◆ **Activity**:
Your task is to return, word for word, only the lines from the line with "green circle: (27, 180)" through the close of the data. Exclude all pictures.
--- Records supplied Enclosed Below ---
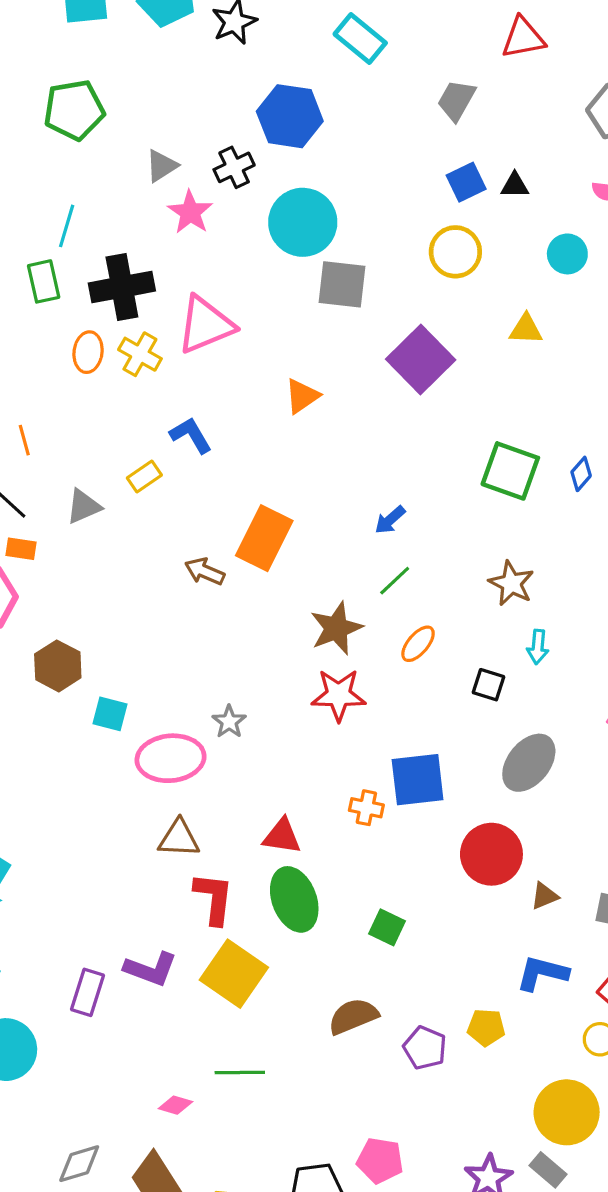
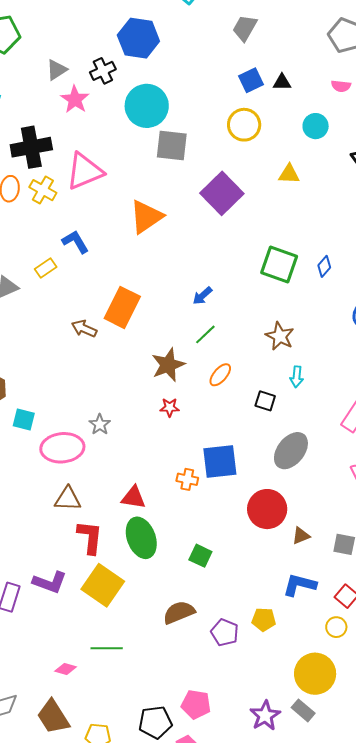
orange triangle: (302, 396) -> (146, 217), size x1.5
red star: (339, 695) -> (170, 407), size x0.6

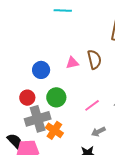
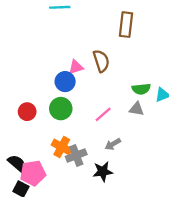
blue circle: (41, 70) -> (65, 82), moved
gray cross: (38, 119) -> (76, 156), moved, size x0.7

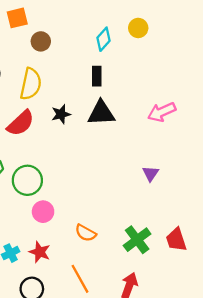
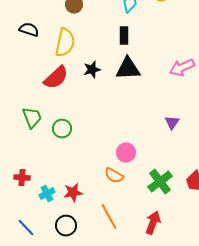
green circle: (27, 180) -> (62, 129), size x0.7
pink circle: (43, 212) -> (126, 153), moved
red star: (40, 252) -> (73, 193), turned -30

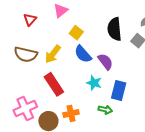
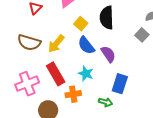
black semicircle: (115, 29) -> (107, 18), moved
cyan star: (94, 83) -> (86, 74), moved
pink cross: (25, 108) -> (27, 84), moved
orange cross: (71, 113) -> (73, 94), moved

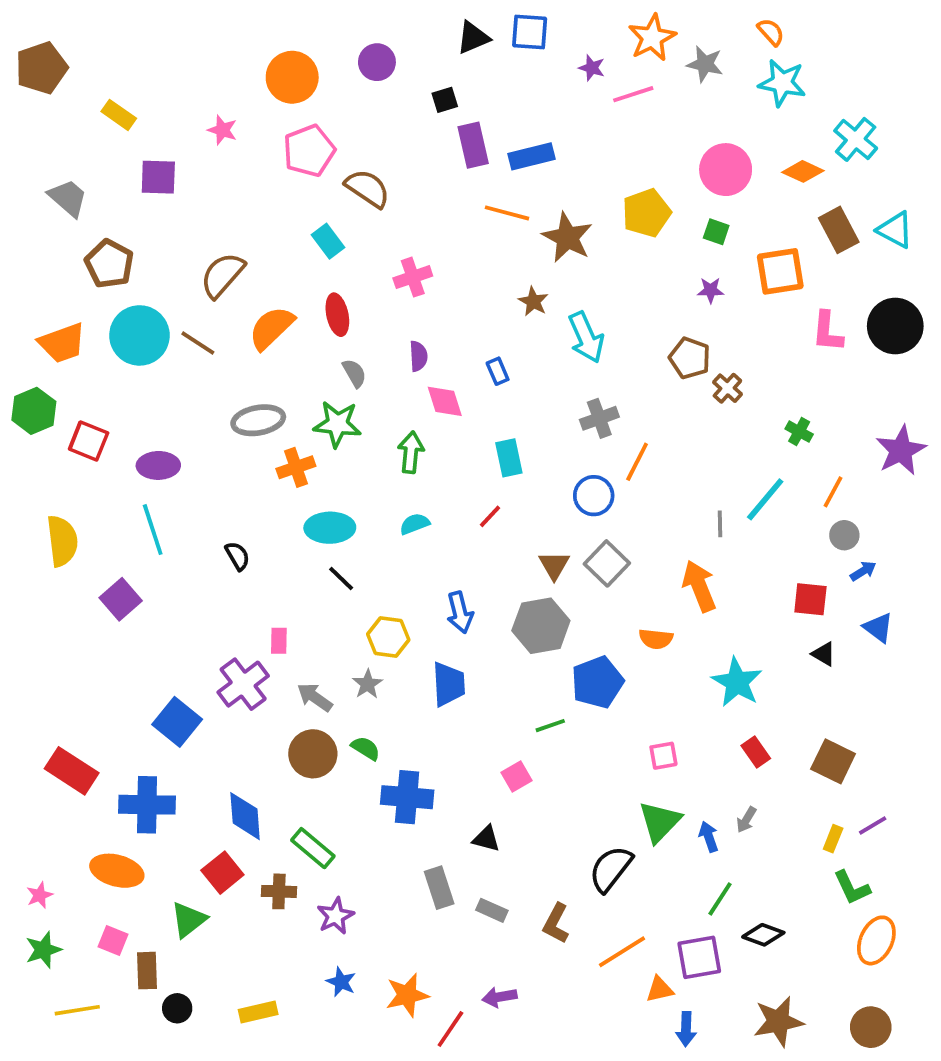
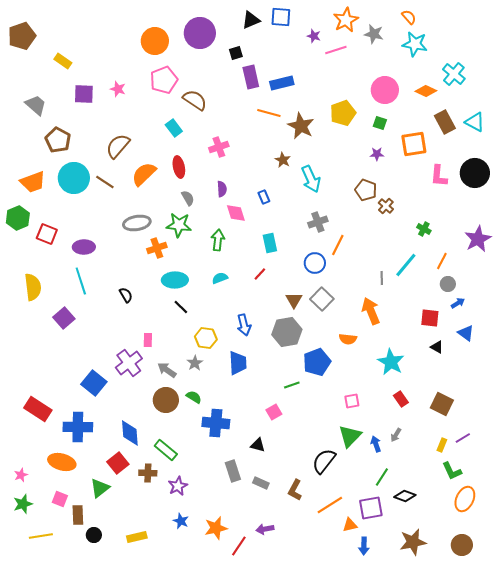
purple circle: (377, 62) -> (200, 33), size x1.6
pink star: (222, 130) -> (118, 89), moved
--- End of Enclosed Records supplied ---
◆ **Problem solution**:
green circle: (27, 180) -> (62, 129), size x0.7
pink circle: (43, 212) -> (126, 153), moved
red star: (40, 252) -> (73, 193), turned -30

black semicircle: (115, 29) -> (107, 18), moved
cyan star: (94, 83) -> (86, 74), moved
pink cross: (25, 108) -> (27, 84), moved
orange cross: (71, 113) -> (73, 94), moved

purple circle: (377, 62) -> (200, 33), size x1.6
pink star: (222, 130) -> (118, 89), moved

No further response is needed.